[What to work on] The line that contains "orange dice [462,284,516,346]" and all lines following it to the end of the data below: set these down exactly, and nothing besides.

[Exercise data]
╭──
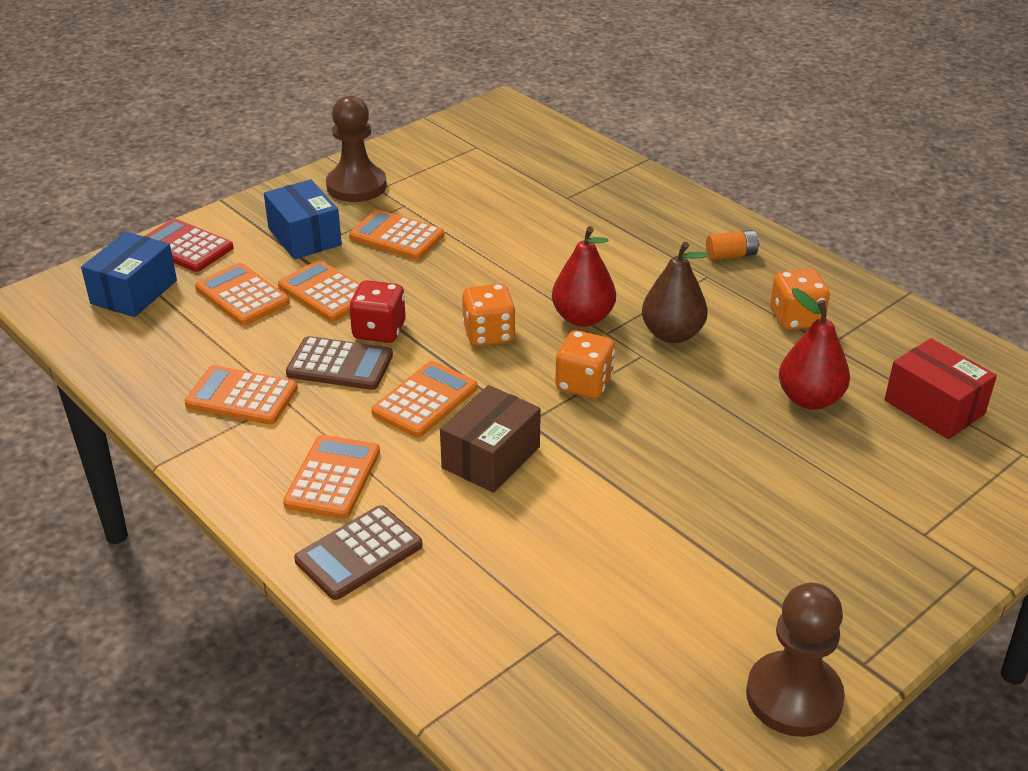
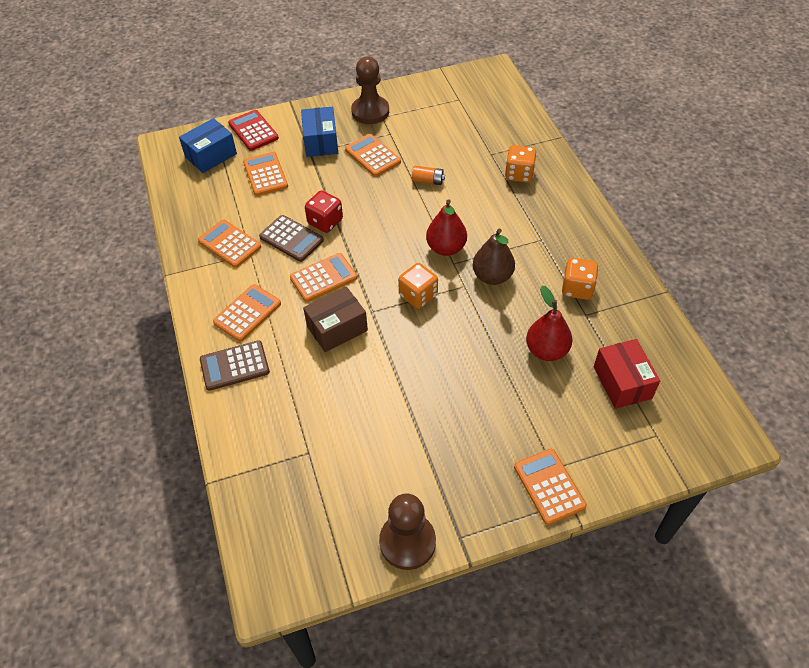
camera: 25 degrees right, 15 degrees up
orange calculator [278,260,360,321] -> orange calculator moved to [514,449,587,525]
orange dice [462,284,516,346] -> orange dice moved to [505,145,537,183]
orange battery [706,230,760,260] -> orange battery moved to [412,166,445,185]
╰──
[Task solution]
orange dice [462,284,516,346] -> orange dice moved to [505,145,537,183]
orange battery [706,230,760,260] -> orange battery moved to [412,166,445,185]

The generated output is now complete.